Edit the material from the line with "You are a tourist" up to and including the line with "center [152, 100].", putting "sign" wherever "poster" appears and keeping everything else the same. Give only those lines, and leave out the pictures.

▶ **Task inputs**:
================

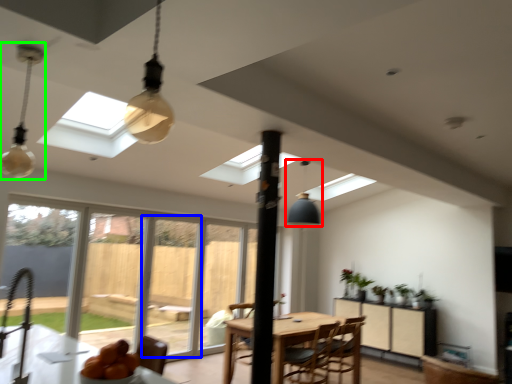
Question: Which object is the closest to the light fixture (highlighted by a red box)? Choose among these: screen door (highlighted by a blue box) or lamp (highlighted by a green box).

Choices:
 (A) screen door
 (B) lamp

Answer: (A)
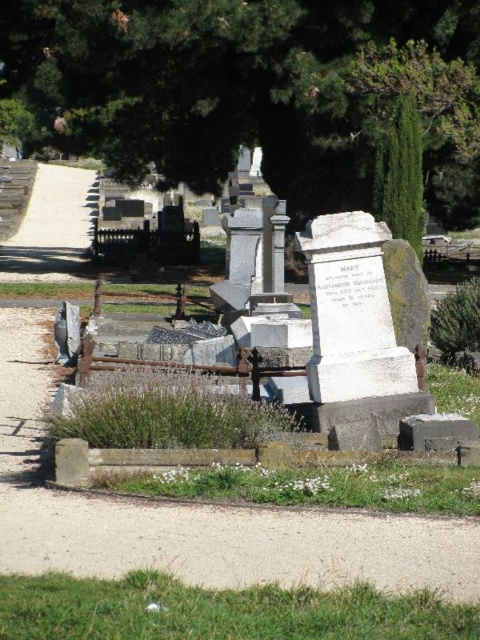
You are standing in the cemetery and want to take a photo of the white marble monument at center. To avoid having the green leafy tree at upper center block the view, where should you position yourself relative to the monument?

You should position yourself behind the white marble monument at center so that the monument is between you and the green leafy tree at upper center. Since the white marble monument at center is taller than the green leafy tree at upper center, it will block the tree from your view.

You are standing at the entrance of the cemetery and see the green leafy tree at upper center and the white marble monument at center. Which object is closer to you?

The green leafy tree at upper center is closer to you because it is further to the viewer than the white marble monument at center.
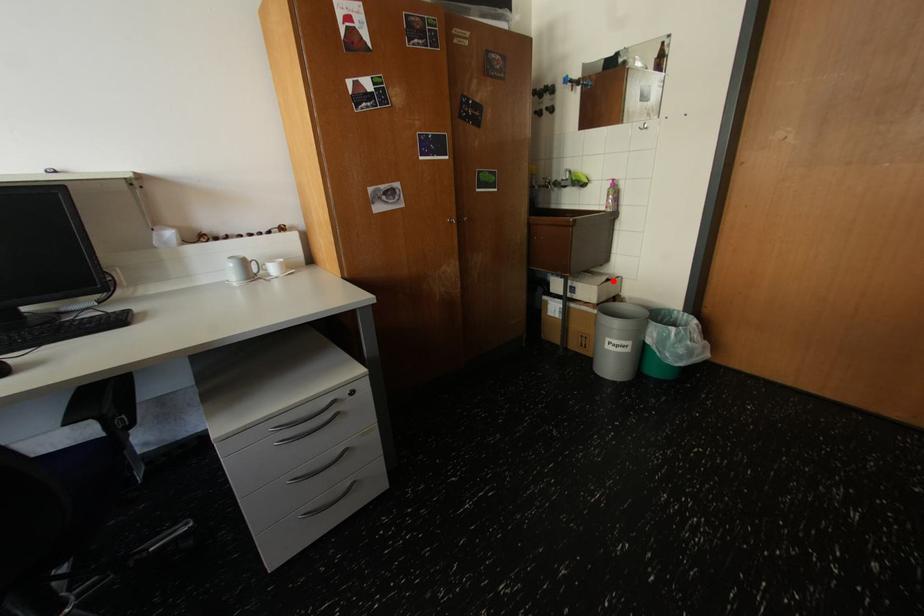
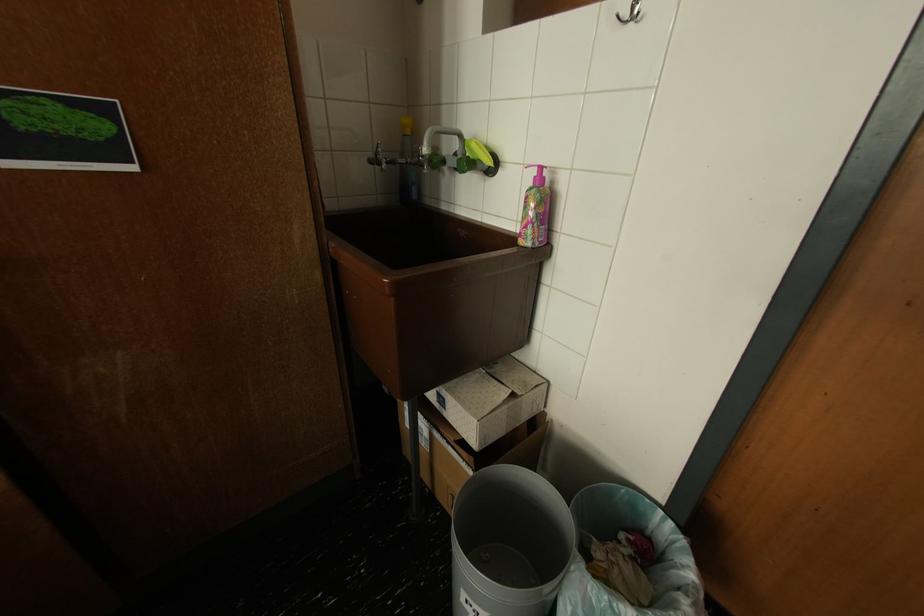
Question: I am providing you with two images of the same scene from different viewpoints. A red point is marked on the first image. Can you still see the location of the red point in image 2?

Choices:
 (A) Yes
 (B) No

Answer: (A)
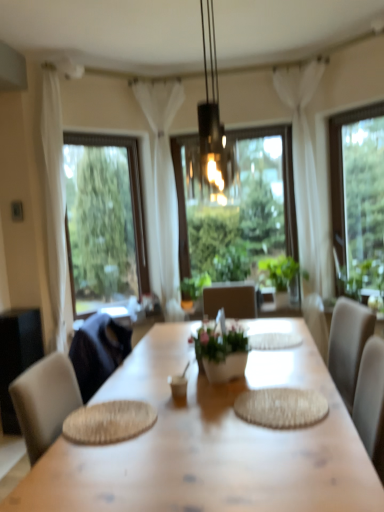
Question: From a real-world perspective, is clear glass window at left, which ranks as the 1th window in left-to-right order, positioned above or below green leafy plant at right?

Choices:
 (A) above
 (B) below

Answer: (A)

Question: Considering their positions, is clear glass window at left, arranged as the third window when viewed from the right, located in front of or behind green leafy plant at right?

Choices:
 (A) behind
 (B) front

Answer: (A)

Question: Which of these objects is positioned farthest from the green leafy plant at center, which is the second houseplant in left-to-right order?

Choices:
 (A) black glass pendant light at center
 (B) clear glass window at left, which ranks as the 1th window in left-to-right order
 (C) green matte plant at center, the 2th houseplant positioned from the right
 (D) green leafy plant at right
 (E) white sheer curtain at upper right, the 1th curtain when ordered from right to left

Answer: (C)

Question: Which is nearer to the transparent glass window at center, the second window when ordered from left to right?

Choices:
 (A) green leafy plant at right
 (B) clear glass window at left, which ranks as the 1th window in left-to-right order
 (C) black glass pendant light at center
 (D) white sheer curtain at center, which is counted as the 2th curtain, starting from the right
 (E) woven beige placemat at center

Answer: (D)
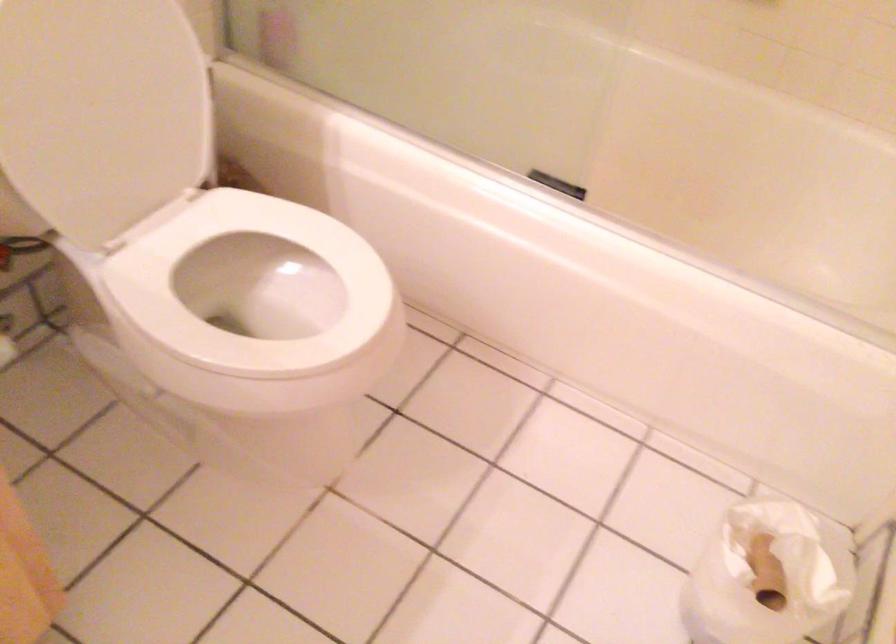
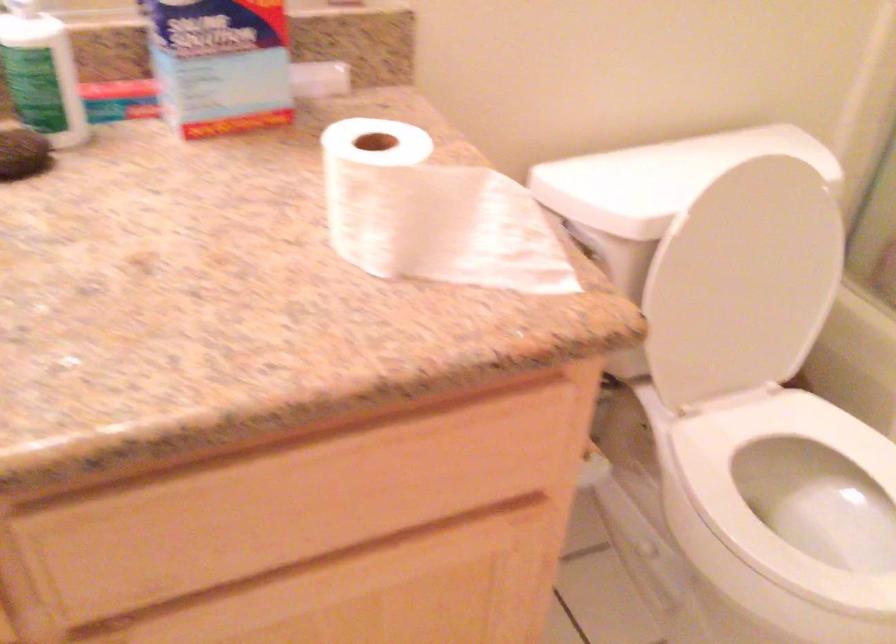
Question: How did the camera likely rotate?

Choices:
 (A) Left
 (B) Right
 (C) Up
 (D) Down

Answer: (A)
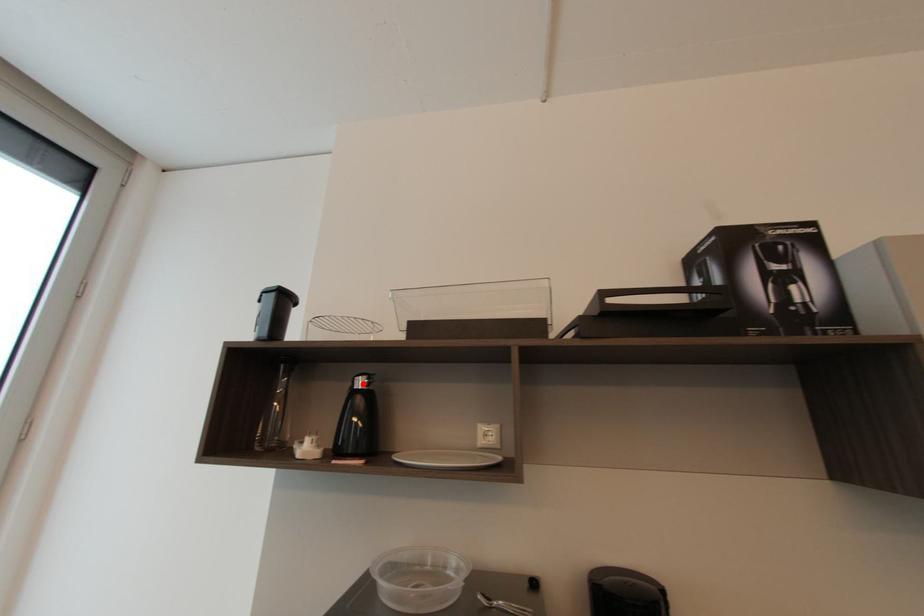
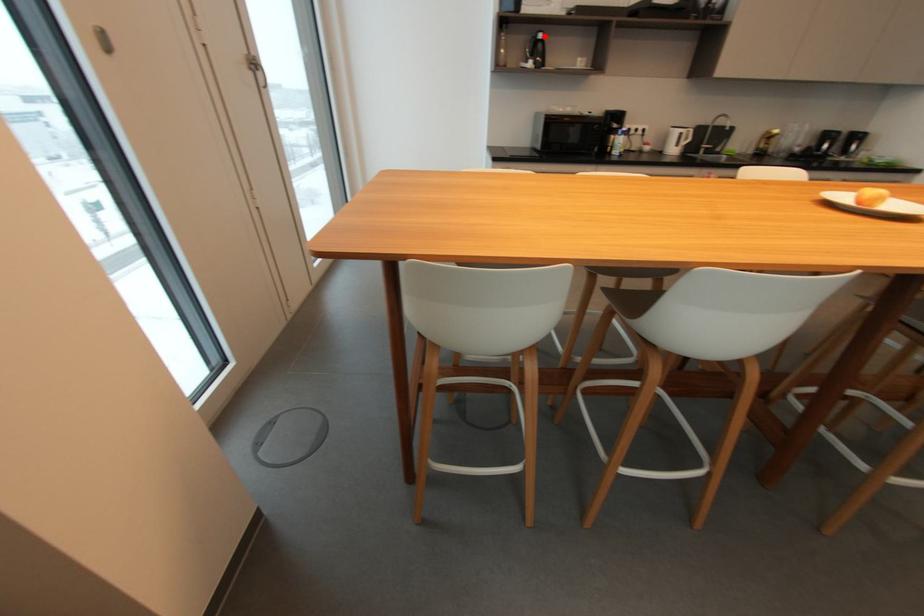
I am providing you with two images of the same scene from different viewpoints. A red point is marked on the first image and another point is marked on the second image. Is the red point in image1 aligned with the point shown in image2?

Yes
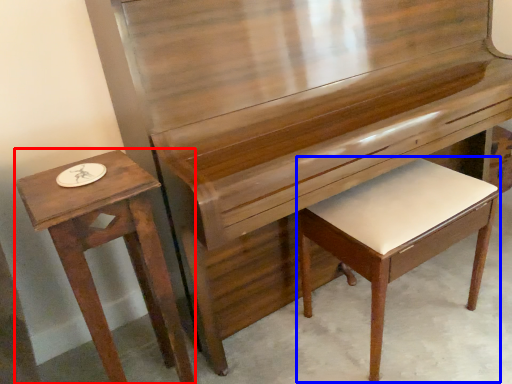
Question: Which object appears closest to the camera in this image, table (highlighted by a red box) or music stool (highlighted by a blue box)?

Choices:
 (A) table
 (B) music stool

Answer: (A)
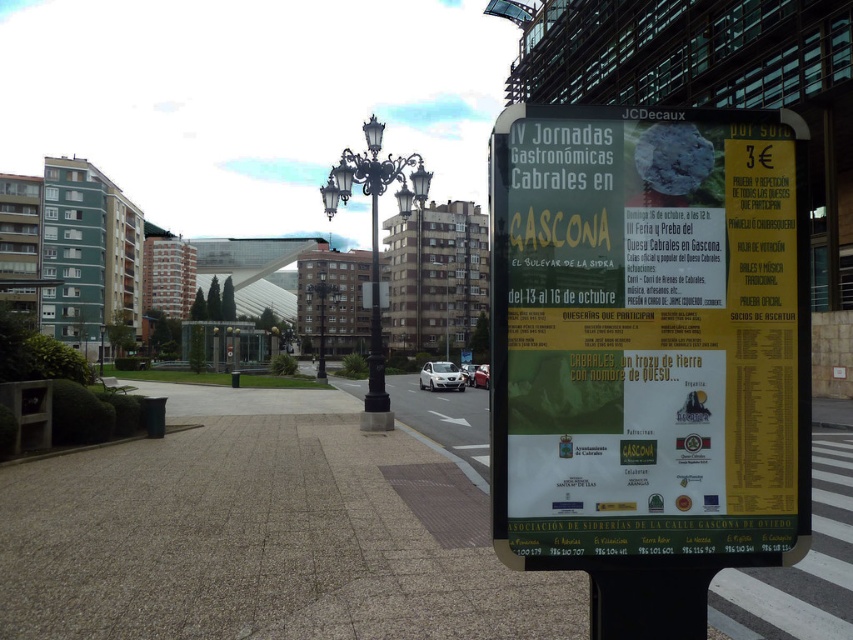
You are a city planner analyzing the urban space in the image. The white paper poster at right and the gray concrete pavement at center are both visible. Which object takes up more area in the scene?

The gray concrete pavement at center occupies more area than the white paper poster at right.

You are standing in front of the urban scene described. You want to take a photo of the white paper poster at right with your phone, which has a minimum focus distance of 1 meter. Can you focus on the poster without moving closer?

The white paper poster at right is 2.53 meters away from camera, so yes, you can focus on it since your phone can focus at that distance, which is beyond the minimum focus distance of 1 meter.

You are a tourist in the area and want to take a photo of the gray concrete pavement at center while also including the white paper poster at right in the frame. Based on their positions, can you position yourself in a way that both objects are visible in the photo?

The white paper poster at right is to the right of the gray concrete pavement at center, so positioning yourself to the left of the gray concrete pavement at center should allow both objects to be visible in the photo.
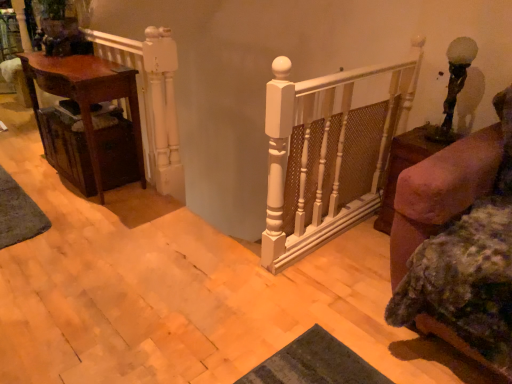
What do you see at coordinates (152, 100) in the screenshot?
I see `white painted wood railing at upper left` at bounding box center [152, 100].

What is the approximate height of woven brown drawer at left?

The height of woven brown drawer at left is 15.86 inches.

What do you see at coordinates (85, 97) in the screenshot? I see `matte brown table at left` at bounding box center [85, 97].

What is the approximate height of green textured mat at lower left?

green textured mat at lower left is 4.73 centimeters tall.

Where is `white painted wood railing at upper left`? white painted wood railing at upper left is located at coordinates click(152, 100).

Is point (173, 125) in front of point (83, 114)?

No.

Between white painted wood railing at upper left and matte brown table at left, which one appears on the right side from the viewer's perspective?

Positioned to the right is white painted wood railing at upper left.

Is white painted wood railing at upper left turned away from matte brown table at left?

Yes, white painted wood railing at upper left is facing away from matte brown table at left.

Is white painted wood railing at upper left smaller than matte brown table at left?

Correct, white painted wood railing at upper left occupies less space than matte brown table at left.

Is white painted wood railing at upper left facing away from woven brown drawer at left?

Correct, white painted wood railing at upper left is looking away from woven brown drawer at left.

Can you confirm if white painted wood railing at upper left is positioned to the left of woven brown drawer at left?

Incorrect, white painted wood railing at upper left is not on the left side of woven brown drawer at left.

Is woven brown drawer at left a part of white painted wood railing at upper left?

No, woven brown drawer at left is not inside white painted wood railing at upper left.

Is white painted wood railing at upper left positioned in front of woven brown drawer at left?

Yes, it is in front of woven brown drawer at left.

Is matte brown table at left aimed at woven brown drawer at left?

Yes, matte brown table at left is facing woven brown drawer at left.

Which of these two, matte brown table at left or woven brown drawer at left, is wider?

woven brown drawer at left.

Between point (141, 142) and point (95, 192), which one is positioned in front?

The point (95, 192) is closer to the camera.

Can we say matte brown table at left lies outside woven brown drawer at left?

No, matte brown table at left is inside woven brown drawer at left's boundary.

In terms of height, does brown wooden side table at right look taller or shorter compared to woven brown drawer at left?

Clearly, brown wooden side table at right is taller compared to woven brown drawer at left.

Looking at this image, considering the sizes of objects brown wooden side table at right and woven brown drawer at left in the image provided, who is smaller, brown wooden side table at right or woven brown drawer at left?

Smaller between the two is woven brown drawer at left.

Does point (488, 193) lie behind point (50, 139)?

That is False.

Between point (115, 65) and point (14, 235), which one is positioned in front?

The point (14, 235) is closer.

In the scene shown: From their relative heights in the image, would you say matte brown table at left is taller or shorter than green textured mat at lower left?

Considering their sizes, matte brown table at left has more height than green textured mat at lower left.

Can you confirm if matte brown table at left is thinner than green textured mat at lower left?

No, matte brown table at left is not thinner than green textured mat at lower left.

Is matte brown table at left beside green textured mat at lower left?

No, matte brown table at left is not touching green textured mat at lower left.

Is brown wooden side table at right smaller than green textured mat at lower left?

No, brown wooden side table at right is not smaller than green textured mat at lower left.

Looking at this image, from a real-world perspective, between brown wooden side table at right and green textured mat at lower left, who is vertically lower?

green textured mat at lower left.

Is green textured mat at lower left at the back of brown wooden side table at right?

That's not correct — brown wooden side table at right is not looking away from green textured mat at lower left.

Is green textured mat at lower left a part of brown wooden side table at right?

That's incorrect, green textured mat at lower left is not inside brown wooden side table at right.

Can you confirm if woven brown drawer at left is thinner than matte brown table at left?

No, woven brown drawer at left is not thinner than matte brown table at left.

Based on their positions, is woven brown drawer at left located to the left or right of matte brown table at left?

woven brown drawer at left is positioned on matte brown table at left's right side.

What's the angular difference between woven brown drawer at left and matte brown table at left's facing directions?

The angle between the facing direction of woven brown drawer at left and the facing direction of matte brown table at left is 2.15 degrees.

Considering the sizes of woven brown drawer at left and matte brown table at left in the image, is woven brown drawer at left taller or shorter than matte brown table at left?

Clearly, woven brown drawer at left is shorter compared to matte brown table at left.

What are the coordinates of `table located underneath the white painted wood railing at upper left (from a real-world perspective)` in the screenshot? It's located at (85, 97).

Where is `rail that appears in front of the woven brown drawer at left`? The height and width of the screenshot is (384, 512). rail that appears in front of the woven brown drawer at left is located at coordinates (152, 100).

Estimate the real-world distances between objects in this image. Which object is further from green textured mat at lower left, white painted wood railing at upper left or brown wooden side table at right?

Based on the image, brown wooden side table at right appears to be further to green textured mat at lower left.

Looking at the image, which one is located closer to matte brown table at left, brown wooden side table at right or green textured mat at lower left?

green textured mat at lower left is positioned closer to the anchor matte brown table at left.

Estimate the real-world distances between objects in this image. Which object is closer to woven brown drawer at left, green textured mat at lower left or matte brown table at left?

matte brown table at left lies closer to woven brown drawer at left than the other object.

Looking at this image, when comparing their distances from matte brown table at left, does woven brown drawer at left or brown wooden side table at right seem further?

brown wooden side table at right is further to matte brown table at left.

Considering their positions, is brown wooden side table at right positioned closer to woven brown drawer at left than matte brown table at left?

matte brown table at left lies closer to woven brown drawer at left than the other object.

Estimate the real-world distances between objects in this image. Which object is closer to matte brown table at left, woven brown drawer at left or white painted wood railing at upper left?

woven brown drawer at left is closer to matte brown table at left.

Looking at this image, from the image, which object appears to be farther from brown wooden side table at right, white painted wood railing at upper left or green textured mat at lower left?

green textured mat at lower left is positioned further to the anchor brown wooden side table at right.

Considering their positions, is matte brown table at left positioned further to green textured mat at lower left than white painted wood railing at upper left?

white painted wood railing at upper left is further to green textured mat at lower left.

Locate an element on the screen. This screenshot has height=384, width=512. table between white painted wood railing at upper left and woven brown drawer at left in the up-down direction is located at coordinates (85, 97).

You are a GUI agent. You are given a task and a screenshot of the screen. Output one action in this format:
    pyautogui.click(x=<x>, y=<y>)
    Task: Click on the drawer that lies between white painted wood railing at upper left and green textured mat at lower left from top to bottom
    Image resolution: width=512 pixels, height=384 pixels.
    Given the screenshot: What is the action you would take?
    pyautogui.click(x=68, y=149)

The width and height of the screenshot is (512, 384). What are the coordinates of `rail between woven brown drawer at left and brown wooden side table at right from left to right` in the screenshot? It's located at (152, 100).

Where is `table between green textured mat at lower left and brown wooden side table at right in the horizontal direction`? Image resolution: width=512 pixels, height=384 pixels. table between green textured mat at lower left and brown wooden side table at right in the horizontal direction is located at coordinates (85, 97).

================

▶ **Exercise output**:
You are a tourist in the area and want to take a photo of the gray concrete pavement at center while also including the white paper sign at right in the frame. Based on their positions, can you position yourself in a way that both objects are visible in the photo?

The white paper sign at right is to the right of the gray concrete pavement at center, so positioning yourself to the left of the gray concrete pavement at center should allow both objects to be visible in the photo.
What do you see at coordinates (152, 100) in the screenshot?
I see `white painted wood railing at upper left` at bounding box center [152, 100].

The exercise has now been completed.